--- BEGIN ---

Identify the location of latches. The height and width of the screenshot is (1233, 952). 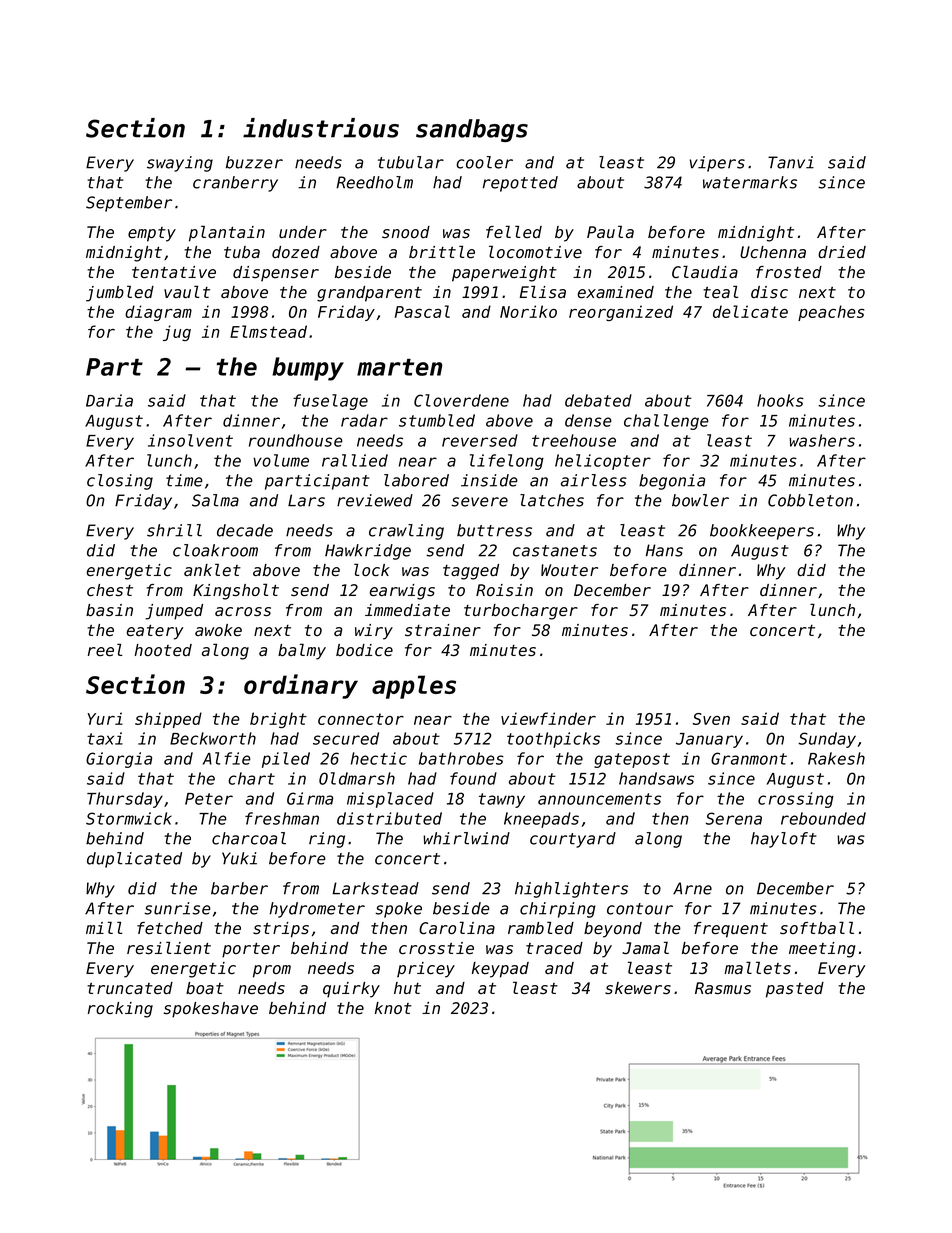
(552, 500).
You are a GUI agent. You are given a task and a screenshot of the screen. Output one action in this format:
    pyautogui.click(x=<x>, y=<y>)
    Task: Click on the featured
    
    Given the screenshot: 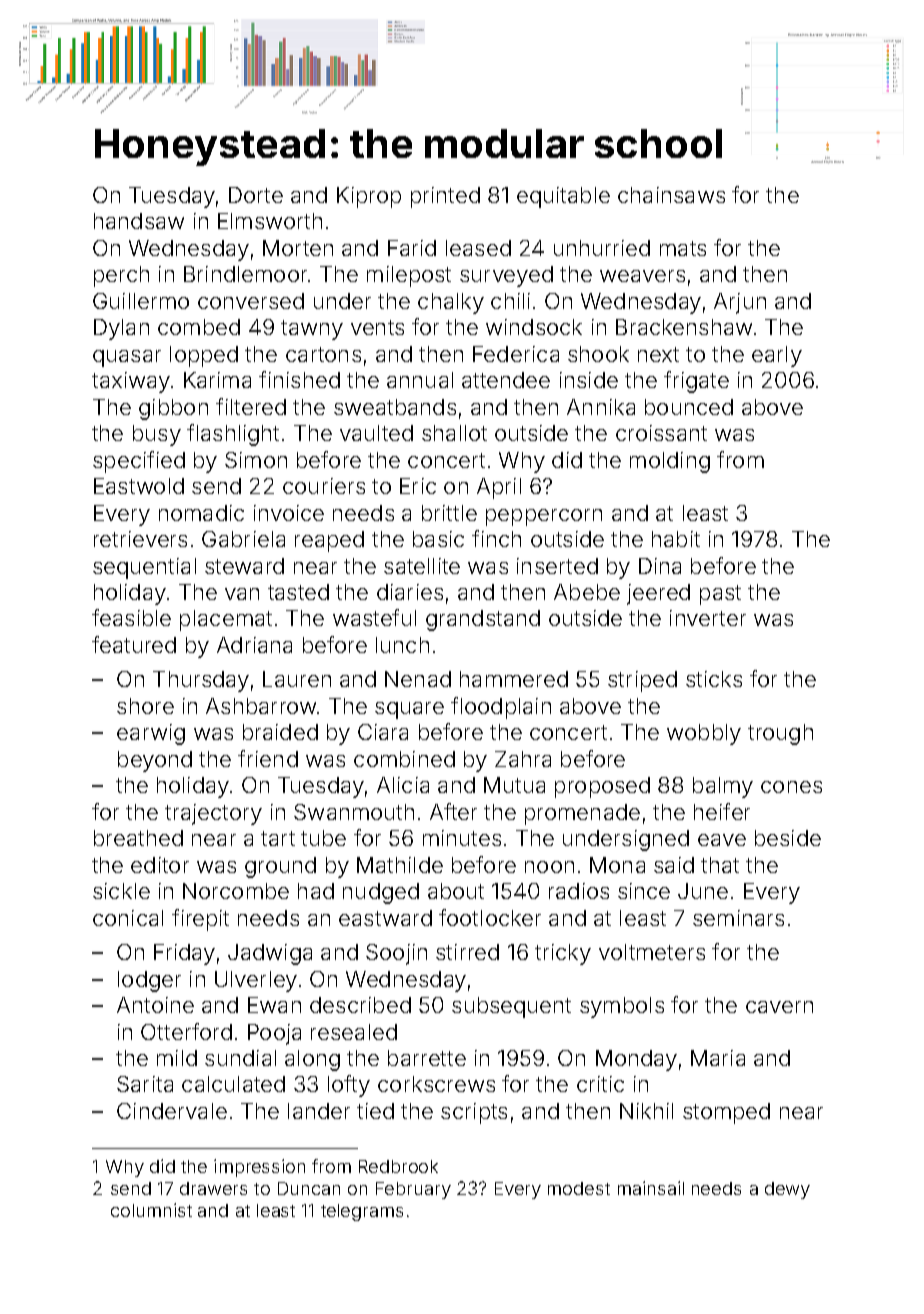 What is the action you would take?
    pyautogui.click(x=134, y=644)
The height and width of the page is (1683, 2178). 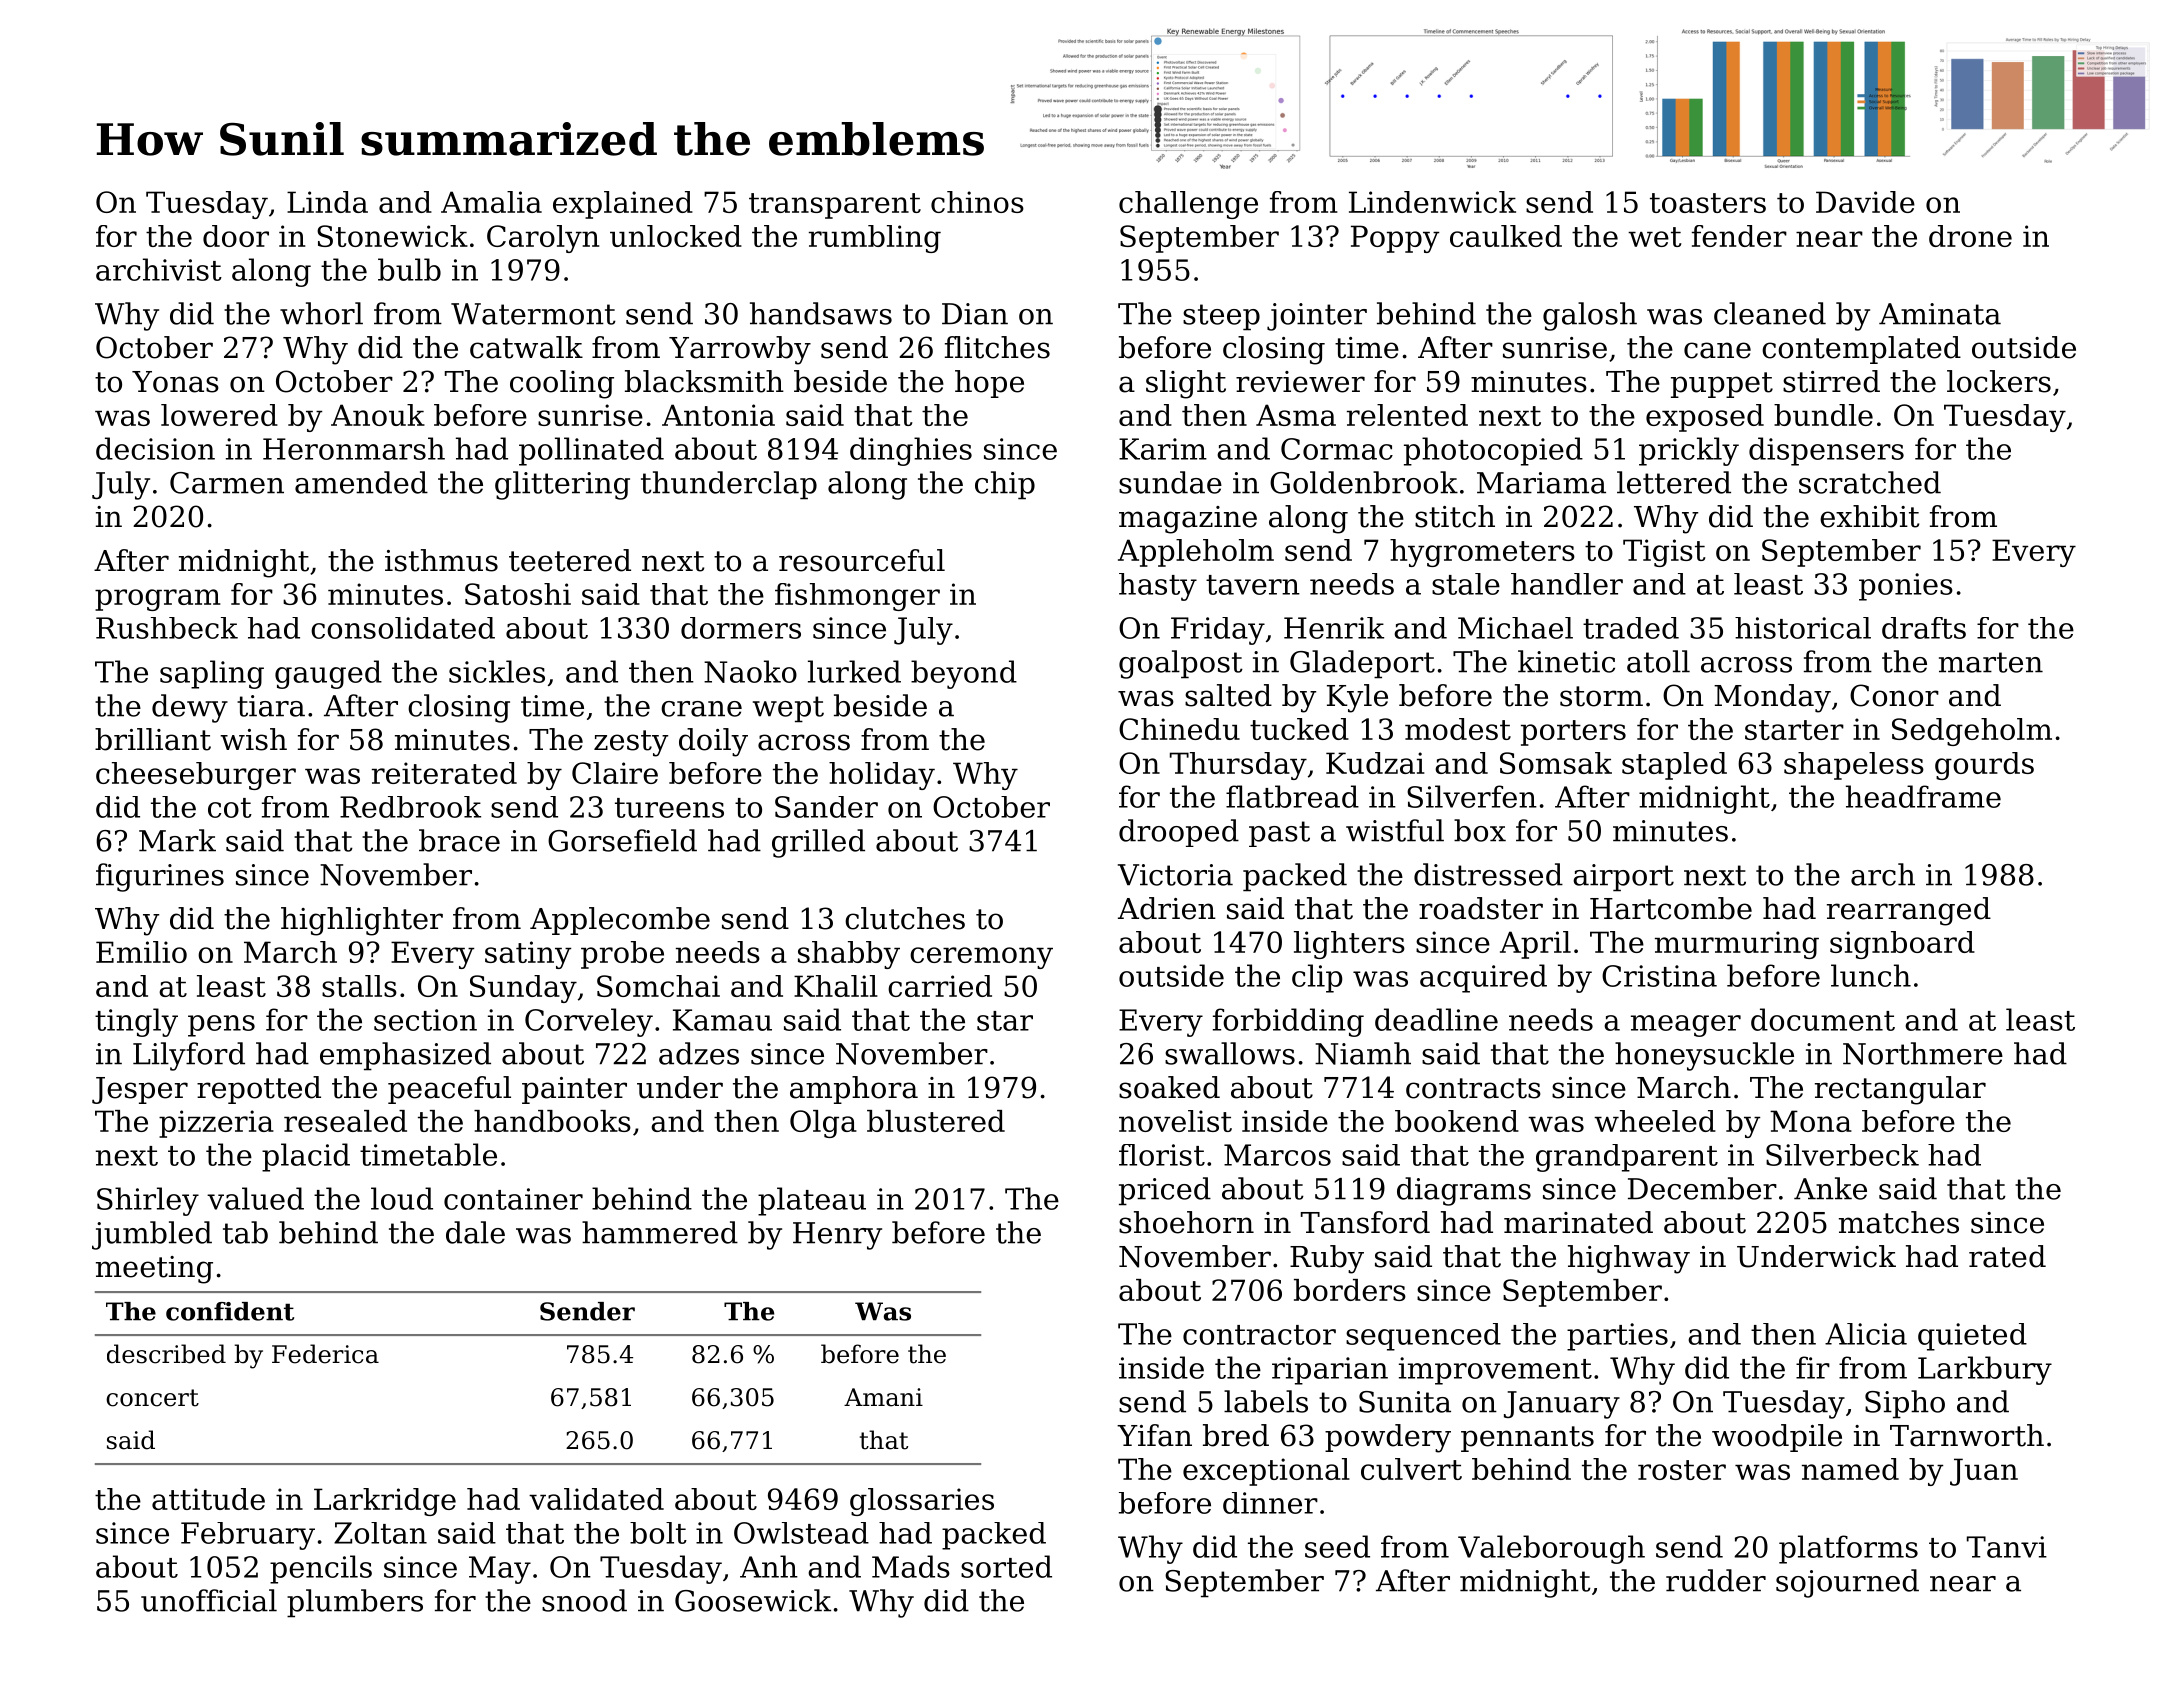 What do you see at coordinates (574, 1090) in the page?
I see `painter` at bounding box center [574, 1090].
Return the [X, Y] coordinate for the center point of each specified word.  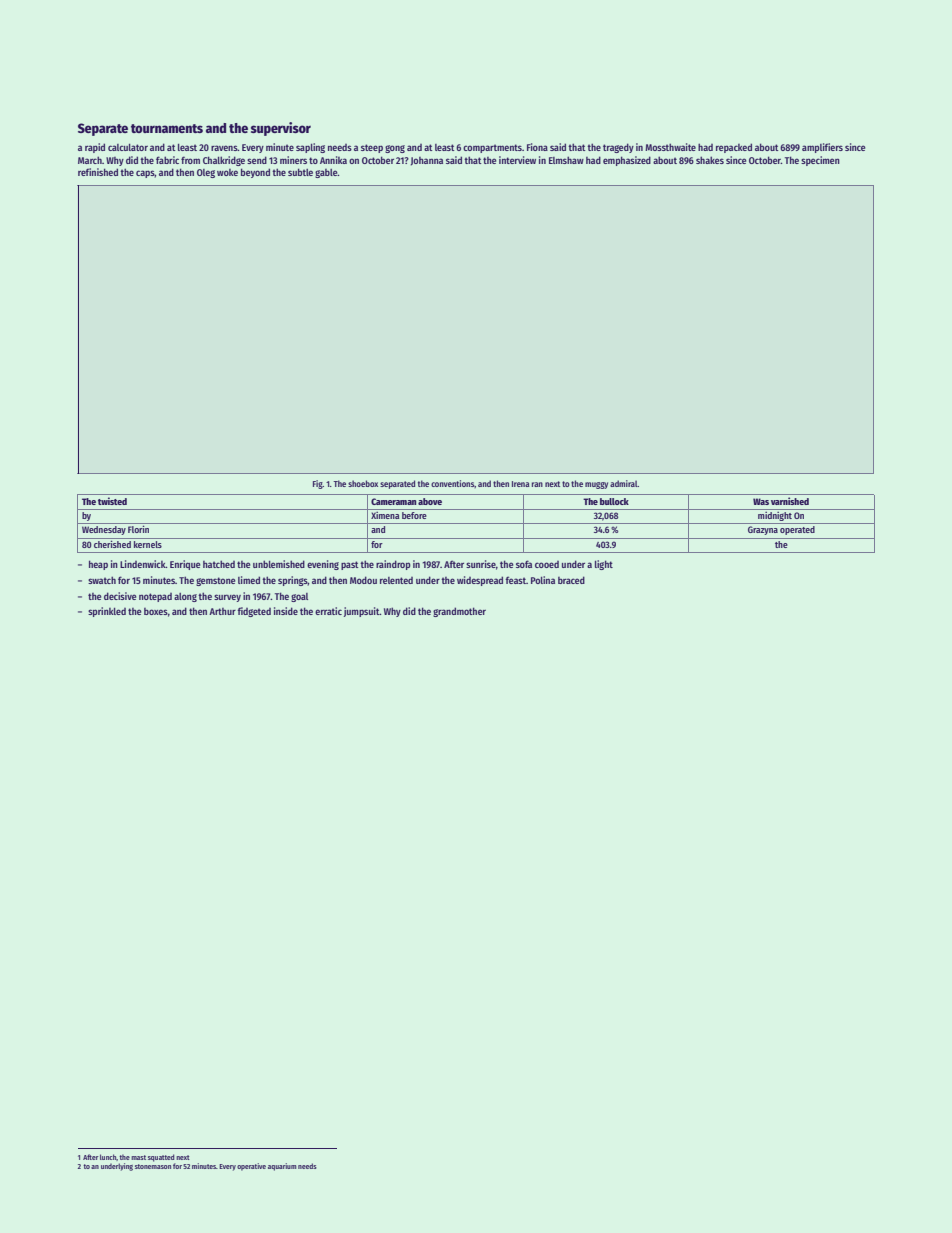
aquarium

--- END ---

▶ What you need to do
Render the rows from the first line through the line containing "(552, 500).", inclusive, as a numbered list with blank lines dropped. Leave the pictures out of your answer.

▶ Solution for this problem
1. Identify the location of latches. The height and width of the screenshot is (1233, 952). 
2. (552, 500).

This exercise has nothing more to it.